***** DATA FOR THE TASK *****

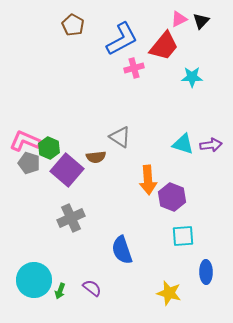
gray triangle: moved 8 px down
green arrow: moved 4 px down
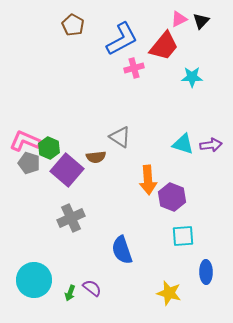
green arrow: moved 10 px right, 2 px down
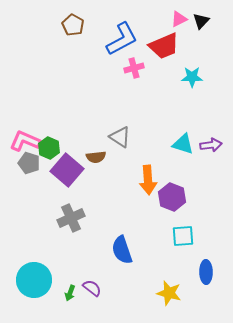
red trapezoid: rotated 28 degrees clockwise
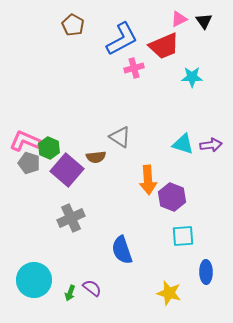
black triangle: moved 3 px right; rotated 18 degrees counterclockwise
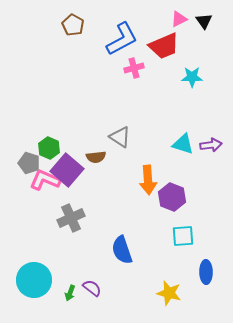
pink L-shape: moved 20 px right, 39 px down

*****

# AIM OF THE TASK
Extract every line of the records that contains the string "degrees".

# WRITTEN REPLY
red trapezoid: rotated 28 degrees clockwise
black triangle: moved 3 px right; rotated 18 degrees counterclockwise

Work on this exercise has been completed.